> Assignment
Print every one of the records verbatim, omitting nothing.

====

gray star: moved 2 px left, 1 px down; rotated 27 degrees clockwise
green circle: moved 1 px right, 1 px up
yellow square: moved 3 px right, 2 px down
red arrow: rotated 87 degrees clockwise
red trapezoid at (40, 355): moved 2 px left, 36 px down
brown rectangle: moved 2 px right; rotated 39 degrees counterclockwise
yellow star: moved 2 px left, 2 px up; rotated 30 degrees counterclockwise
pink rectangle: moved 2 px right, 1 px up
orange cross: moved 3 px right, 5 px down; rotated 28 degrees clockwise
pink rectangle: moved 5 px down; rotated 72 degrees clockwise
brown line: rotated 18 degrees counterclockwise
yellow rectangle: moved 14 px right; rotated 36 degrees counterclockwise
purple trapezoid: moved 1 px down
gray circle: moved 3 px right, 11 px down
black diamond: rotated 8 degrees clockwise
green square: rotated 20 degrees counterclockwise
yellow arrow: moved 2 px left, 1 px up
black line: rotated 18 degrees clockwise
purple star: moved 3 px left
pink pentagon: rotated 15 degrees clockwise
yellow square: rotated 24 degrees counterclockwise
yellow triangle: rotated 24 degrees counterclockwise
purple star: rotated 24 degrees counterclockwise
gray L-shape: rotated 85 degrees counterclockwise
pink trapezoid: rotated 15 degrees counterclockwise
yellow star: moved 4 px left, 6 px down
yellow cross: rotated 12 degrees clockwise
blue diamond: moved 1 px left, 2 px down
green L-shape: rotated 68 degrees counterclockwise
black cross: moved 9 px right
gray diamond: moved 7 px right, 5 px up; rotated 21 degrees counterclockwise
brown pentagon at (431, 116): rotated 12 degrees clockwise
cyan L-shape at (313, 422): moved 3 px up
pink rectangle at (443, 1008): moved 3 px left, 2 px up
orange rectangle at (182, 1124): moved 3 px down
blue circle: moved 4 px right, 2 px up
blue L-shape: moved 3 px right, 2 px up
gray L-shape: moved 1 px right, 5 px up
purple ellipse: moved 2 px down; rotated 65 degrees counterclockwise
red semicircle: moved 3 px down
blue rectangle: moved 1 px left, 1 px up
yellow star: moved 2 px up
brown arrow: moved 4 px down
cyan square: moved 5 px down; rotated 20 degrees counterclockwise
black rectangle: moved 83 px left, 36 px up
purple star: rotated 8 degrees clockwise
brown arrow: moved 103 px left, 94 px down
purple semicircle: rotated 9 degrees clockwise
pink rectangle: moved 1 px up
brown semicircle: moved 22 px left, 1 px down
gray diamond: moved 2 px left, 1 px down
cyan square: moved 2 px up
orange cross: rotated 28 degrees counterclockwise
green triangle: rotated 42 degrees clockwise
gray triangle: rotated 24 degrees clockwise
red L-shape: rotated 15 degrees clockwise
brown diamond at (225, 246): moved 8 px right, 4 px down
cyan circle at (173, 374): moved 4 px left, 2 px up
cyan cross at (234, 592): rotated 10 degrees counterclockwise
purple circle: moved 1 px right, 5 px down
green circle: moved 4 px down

====

> Exercise solution
gray star: moved 2 px left, 1 px down; rotated 27 degrees clockwise
green circle: moved 1 px right, 1 px up
yellow square: moved 3 px right, 2 px down
red arrow: rotated 87 degrees clockwise
red trapezoid at (40, 355): moved 2 px left, 36 px down
brown rectangle: moved 2 px right; rotated 39 degrees counterclockwise
yellow star: moved 2 px left, 2 px up; rotated 30 degrees counterclockwise
pink rectangle: moved 2 px right, 1 px up
orange cross: moved 3 px right, 5 px down; rotated 28 degrees clockwise
pink rectangle: moved 5 px down; rotated 72 degrees clockwise
brown line: rotated 18 degrees counterclockwise
yellow rectangle: moved 14 px right; rotated 36 degrees counterclockwise
purple trapezoid: moved 1 px down
gray circle: moved 3 px right, 11 px down
black diamond: rotated 8 degrees clockwise
green square: rotated 20 degrees counterclockwise
yellow arrow: moved 2 px left, 1 px up
black line: rotated 18 degrees clockwise
purple star: moved 3 px left
pink pentagon: rotated 15 degrees clockwise
yellow square: rotated 24 degrees counterclockwise
yellow triangle: rotated 24 degrees counterclockwise
purple star: rotated 24 degrees counterclockwise
gray L-shape: rotated 85 degrees counterclockwise
pink trapezoid: rotated 15 degrees counterclockwise
yellow star: moved 4 px left, 6 px down
yellow cross: rotated 12 degrees clockwise
blue diamond: moved 1 px left, 2 px down
green L-shape: rotated 68 degrees counterclockwise
black cross: moved 9 px right
gray diamond: moved 7 px right, 5 px up; rotated 21 degrees counterclockwise
brown pentagon at (431, 116): rotated 12 degrees clockwise
cyan L-shape at (313, 422): moved 3 px up
pink rectangle at (443, 1008): moved 3 px left, 2 px up
orange rectangle at (182, 1124): moved 3 px down
blue circle: moved 4 px right, 2 px up
blue L-shape: moved 3 px right, 2 px up
gray L-shape: moved 1 px right, 5 px up
purple ellipse: moved 2 px down; rotated 65 degrees counterclockwise
red semicircle: moved 3 px down
blue rectangle: moved 1 px left, 1 px up
yellow star: moved 2 px up
brown arrow: moved 4 px down
cyan square: moved 5 px down; rotated 20 degrees counterclockwise
black rectangle: moved 83 px left, 36 px up
purple star: rotated 8 degrees clockwise
brown arrow: moved 103 px left, 94 px down
purple semicircle: rotated 9 degrees clockwise
pink rectangle: moved 1 px up
brown semicircle: moved 22 px left, 1 px down
gray diamond: moved 2 px left, 1 px down
cyan square: moved 2 px up
orange cross: rotated 28 degrees counterclockwise
green triangle: rotated 42 degrees clockwise
gray triangle: rotated 24 degrees clockwise
red L-shape: rotated 15 degrees clockwise
brown diamond at (225, 246): moved 8 px right, 4 px down
cyan circle at (173, 374): moved 4 px left, 2 px up
cyan cross at (234, 592): rotated 10 degrees counterclockwise
purple circle: moved 1 px right, 5 px down
green circle: moved 4 px down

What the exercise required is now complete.